▸ **TASK REQUIREMENTS**
Please print, exactly, only the lines in the entries below from the line that has "The size of" through the line that has "The second view lost the green". Pictures don't go in.

[Object state change records]
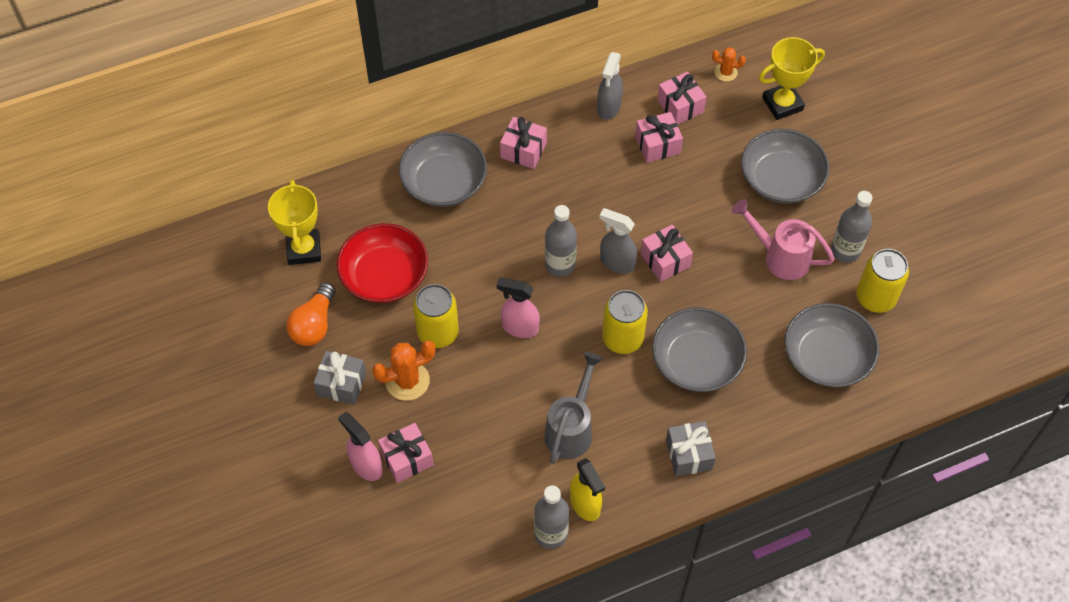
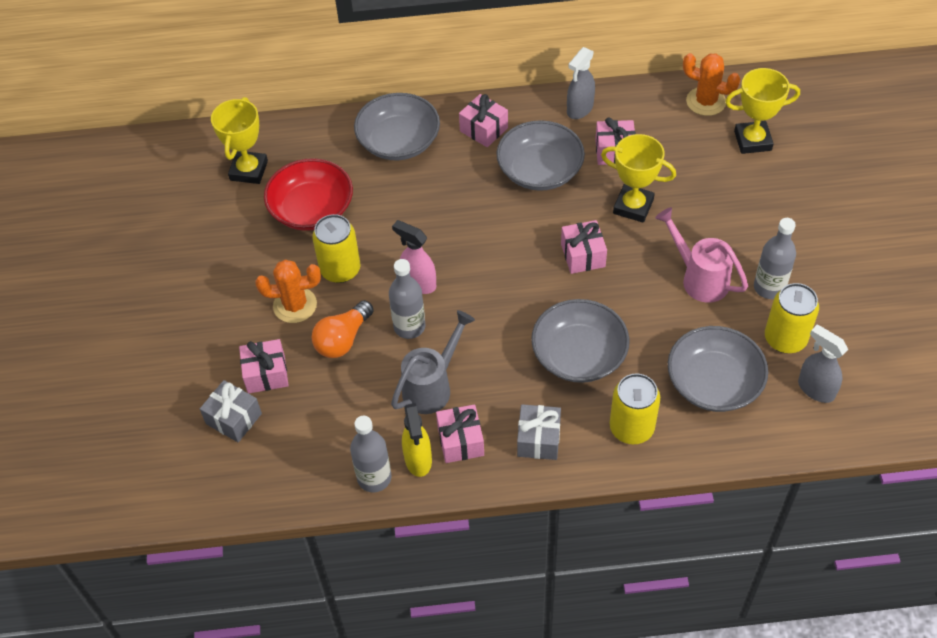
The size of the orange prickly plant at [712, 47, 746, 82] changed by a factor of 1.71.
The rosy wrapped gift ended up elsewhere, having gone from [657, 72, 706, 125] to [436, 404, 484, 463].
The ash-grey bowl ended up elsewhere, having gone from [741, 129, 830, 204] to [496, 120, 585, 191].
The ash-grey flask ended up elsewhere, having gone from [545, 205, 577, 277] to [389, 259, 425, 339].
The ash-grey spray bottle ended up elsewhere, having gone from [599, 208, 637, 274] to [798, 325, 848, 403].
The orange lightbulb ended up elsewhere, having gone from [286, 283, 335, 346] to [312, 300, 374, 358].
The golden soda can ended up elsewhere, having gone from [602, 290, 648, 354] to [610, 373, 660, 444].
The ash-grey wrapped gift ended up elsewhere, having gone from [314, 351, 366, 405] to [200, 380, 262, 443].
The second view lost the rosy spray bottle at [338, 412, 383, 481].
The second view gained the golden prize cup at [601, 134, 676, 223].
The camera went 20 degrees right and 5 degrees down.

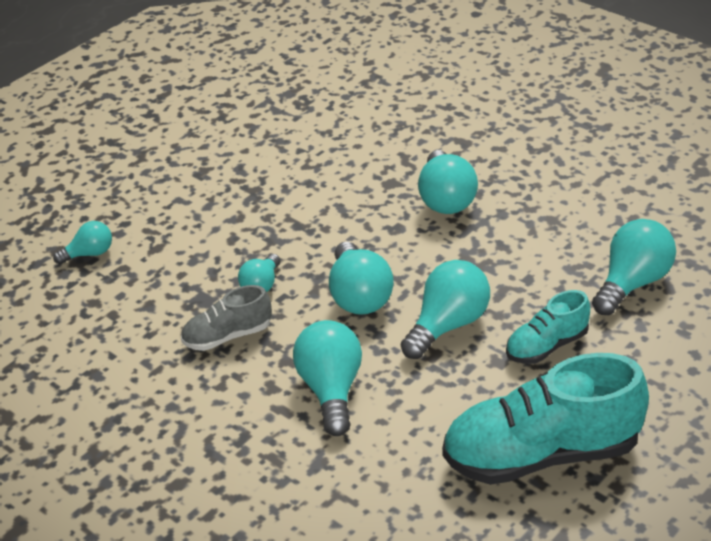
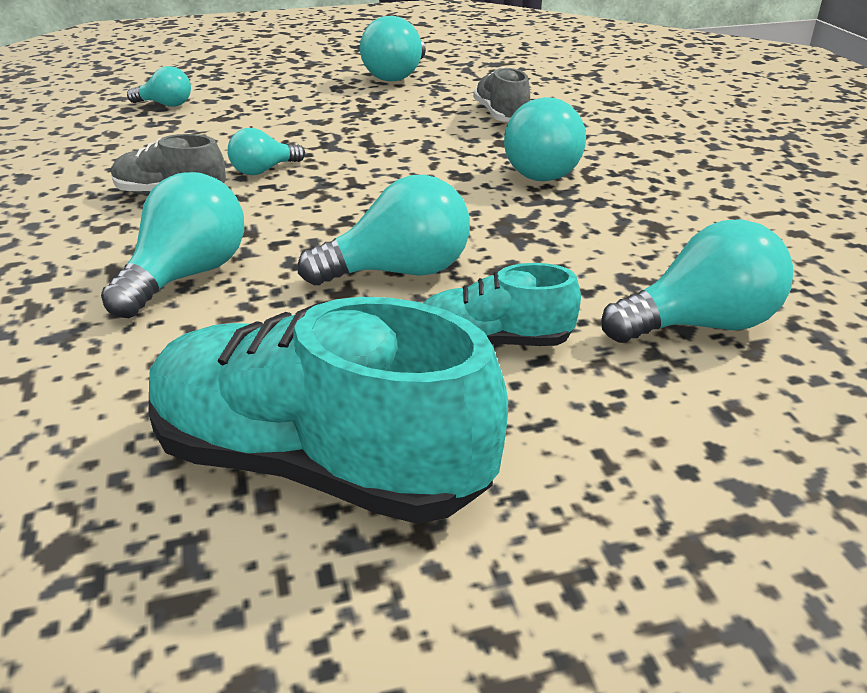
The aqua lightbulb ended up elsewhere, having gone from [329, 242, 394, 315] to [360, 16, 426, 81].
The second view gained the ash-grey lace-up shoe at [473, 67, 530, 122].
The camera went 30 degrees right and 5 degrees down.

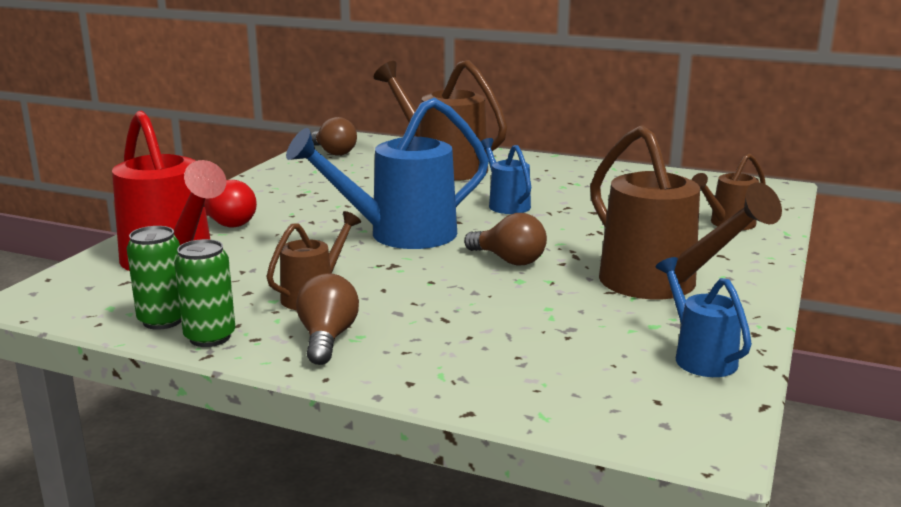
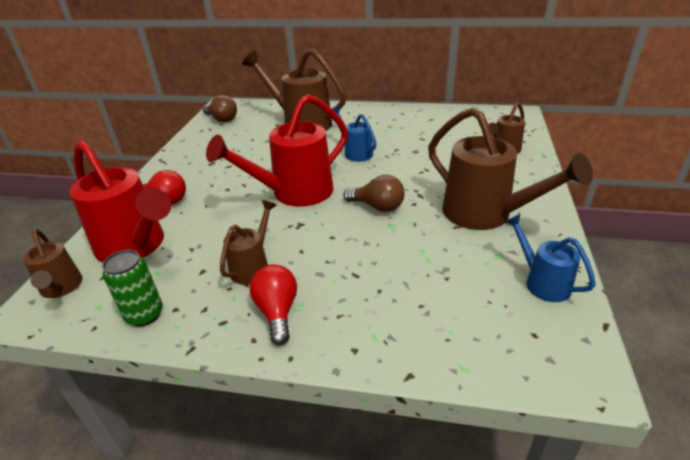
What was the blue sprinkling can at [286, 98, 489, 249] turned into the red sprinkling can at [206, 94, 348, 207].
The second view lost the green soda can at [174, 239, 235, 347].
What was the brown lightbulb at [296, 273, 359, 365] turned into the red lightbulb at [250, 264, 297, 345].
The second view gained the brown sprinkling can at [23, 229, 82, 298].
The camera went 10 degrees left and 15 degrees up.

---

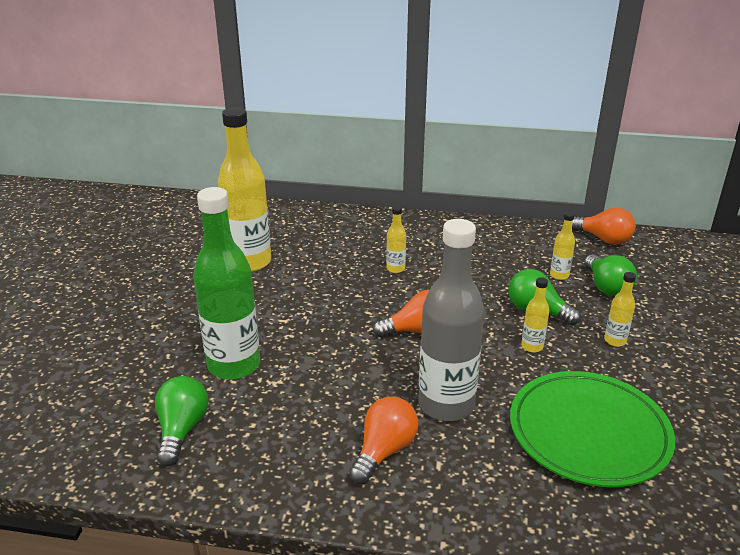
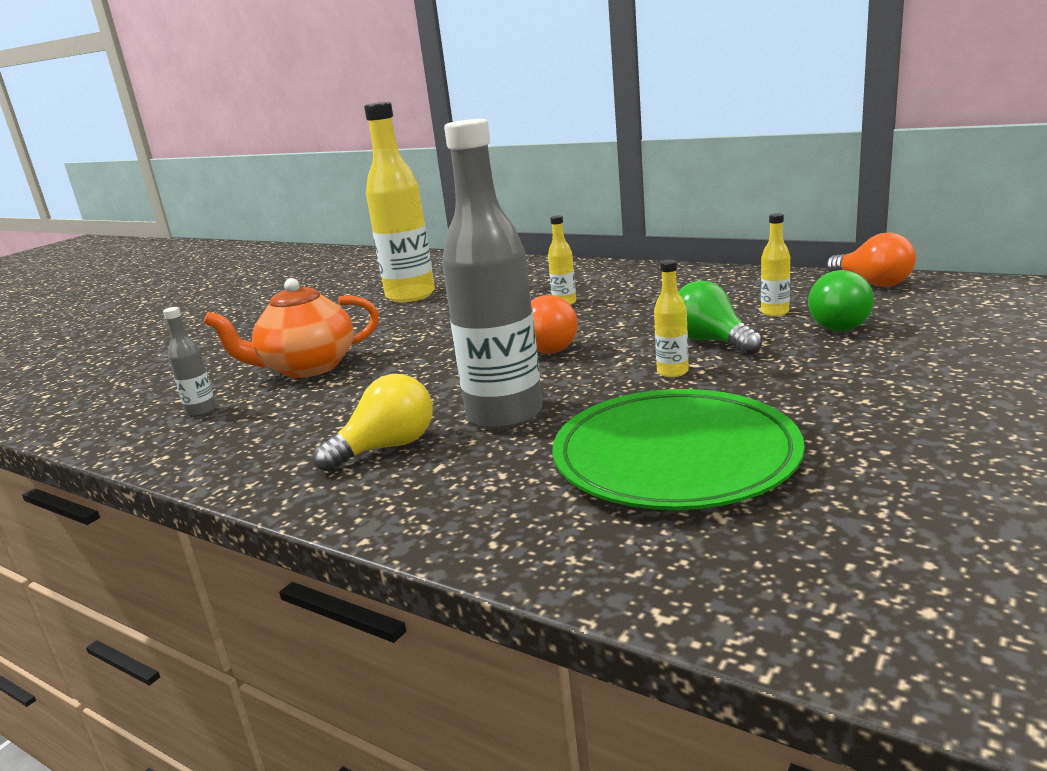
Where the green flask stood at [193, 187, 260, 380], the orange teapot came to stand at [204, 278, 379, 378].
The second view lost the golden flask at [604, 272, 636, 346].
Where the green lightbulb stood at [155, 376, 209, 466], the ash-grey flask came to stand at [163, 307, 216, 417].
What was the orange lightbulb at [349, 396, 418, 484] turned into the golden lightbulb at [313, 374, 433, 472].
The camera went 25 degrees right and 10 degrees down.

▸ **SOLUTION TO THIS TASK**
The size of the orange prickly plant at [712, 47, 746, 82] changed by a factor of 1.71.
The rosy wrapped gift ended up elsewhere, having gone from [657, 72, 706, 125] to [436, 404, 484, 463].
The ash-grey bowl ended up elsewhere, having gone from [741, 129, 830, 204] to [496, 120, 585, 191].
The ash-grey flask ended up elsewhere, having gone from [545, 205, 577, 277] to [389, 259, 425, 339].
The ash-grey spray bottle ended up elsewhere, having gone from [599, 208, 637, 274] to [798, 325, 848, 403].
The orange lightbulb ended up elsewhere, having gone from [286, 283, 335, 346] to [312, 300, 374, 358].
The golden soda can ended up elsewhere, having gone from [602, 290, 648, 354] to [610, 373, 660, 444].
The ash-grey wrapped gift ended up elsewhere, having gone from [314, 351, 366, 405] to [200, 380, 262, 443].
The second view lost the rosy spray bottle at [338, 412, 383, 481].
The second view gained the golden prize cup at [601, 134, 676, 223].
The camera went 20 degrees right and 5 degrees down.

The aqua lightbulb ended up elsewhere, having gone from [329, 242, 394, 315] to [360, 16, 426, 81].
The second view gained the ash-grey lace-up shoe at [473, 67, 530, 122].
The camera went 30 degrees right and 5 degrees down.

What was the blue sprinkling can at [286, 98, 489, 249] turned into the red sprinkling can at [206, 94, 348, 207].
The second view lost the green soda can at [174, 239, 235, 347].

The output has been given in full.